*** GIVEN INFORMATION ***
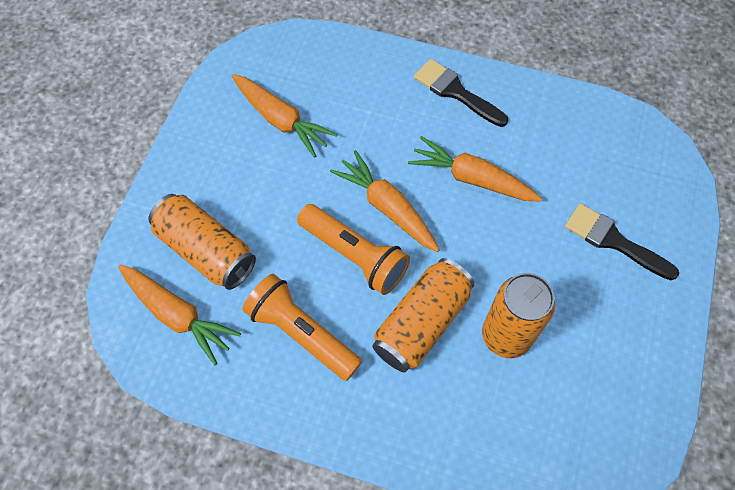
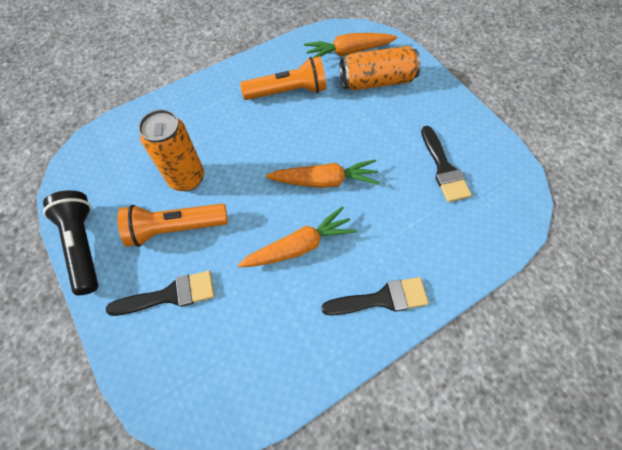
camera: 130 degrees right, 0 degrees up
(281, 120) = (444, 169): orange carrot -> black brush
(354, 255) = (308, 142): orange flashlight -> orange flashlight (175, 228)
(421, 323) = (237, 145): orange can -> none
(661, 361) = (83, 245): none -> black flashlight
***
● **REQUIREMENT**
A faithful copy is required of the lines from the one with "(421, 323) = (237, 145): orange can -> none" through the last line of the data; please add nothing.

● **WORKED SOLUTION**
(421, 323) = (237, 145): orange can -> none
(661, 361) = (83, 245): none -> black flashlight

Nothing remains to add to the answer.